-- MATERIAL TO PROCESS follows --

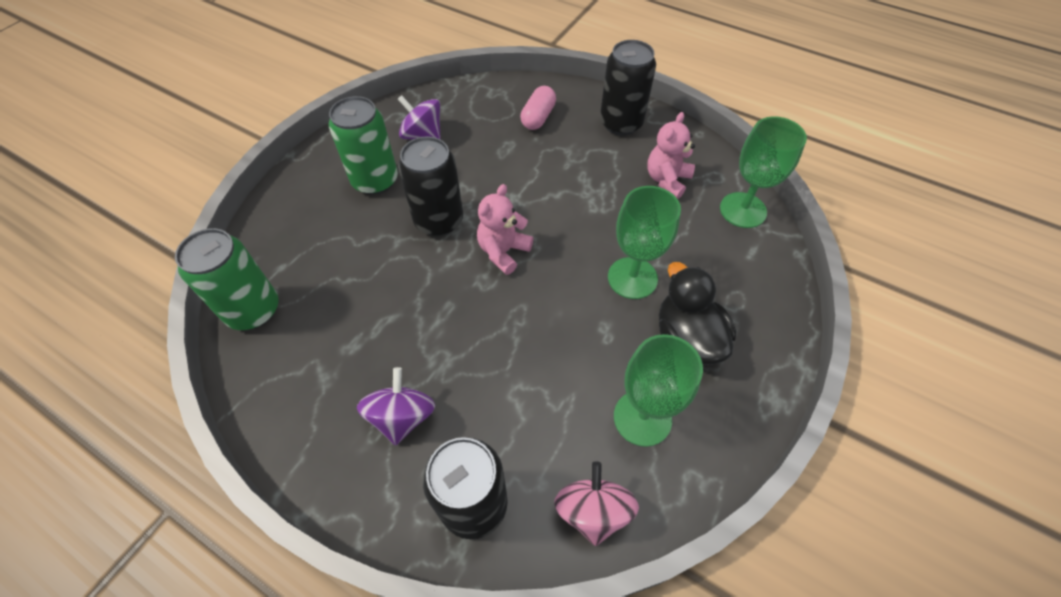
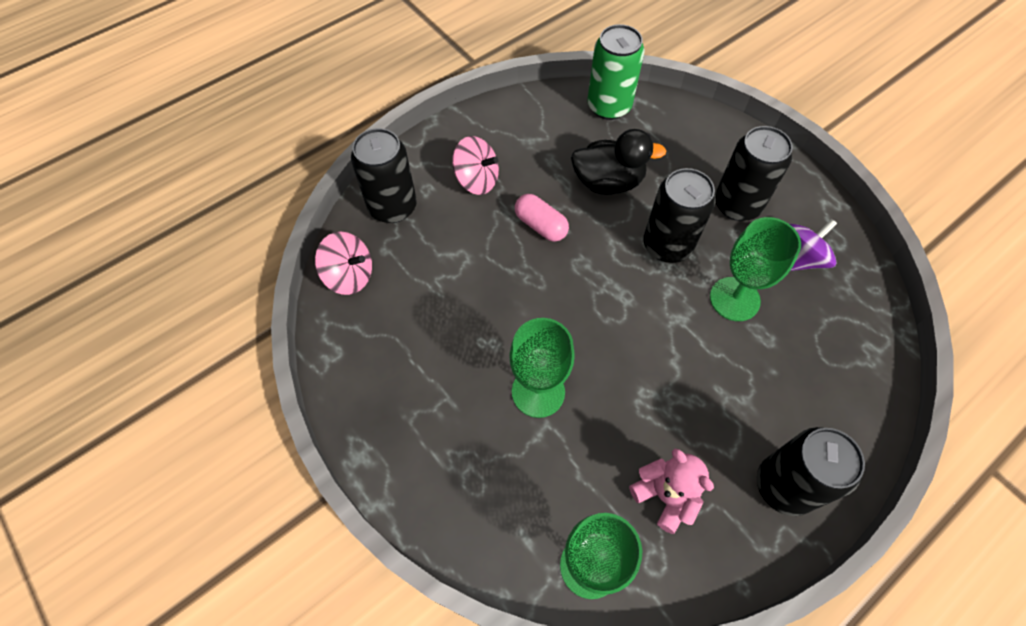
camera: 110 degrees right, 5 degrees up
(375, 181) = (737, 205): green can -> black can
(402, 417) = (477, 180): purple spinning top -> pink spinning top
(503, 251) = (610, 288): pink teddy bear -> none
(538, 117) = (813, 387): pink capsule -> pink capsule (540, 225)
(642, 418) = (398, 338): green goblet -> green goblet (734, 299)
(687, 338) = (452, 410): black duck -> black duck (608, 182)

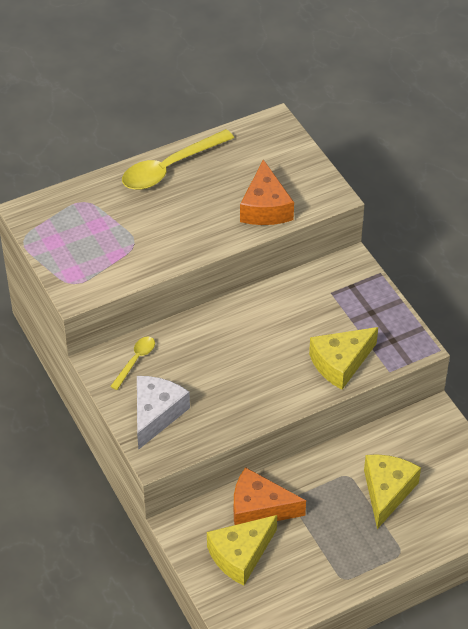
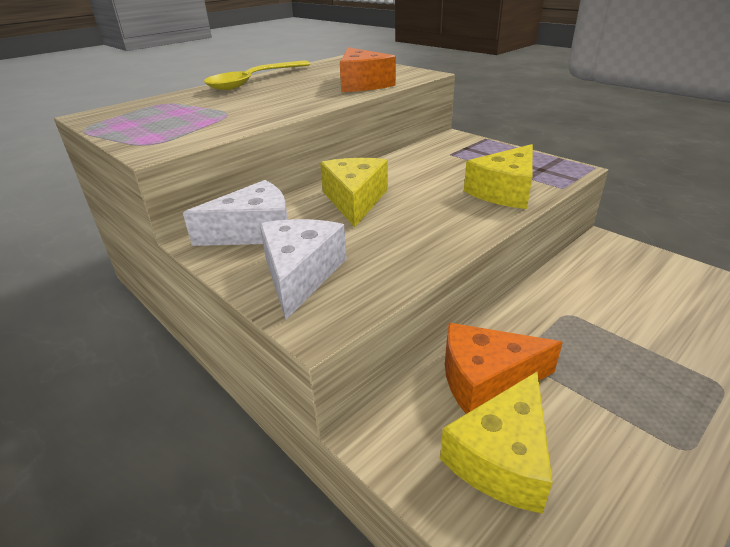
camera: 15 degrees left, 15 degrees down
(135, 361) = (254, 231): yellow spoon -> white cheese
(387, 491) = (629, 319): yellow cheese -> yellow cheese (355, 200)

-- MATERIAL TO PROCESS concluded --

The response must restate exactly the lines from the one containing "(687, 338) = (452, 410): black" through the end of the records above and must leave out all pictures.

(687, 338) = (452, 410): black duck -> black duck (608, 182)

camera: 15 degrees left, 15 degrees down
(135, 361) = (254, 231): yellow spoon -> white cheese
(387, 491) = (629, 319): yellow cheese -> yellow cheese (355, 200)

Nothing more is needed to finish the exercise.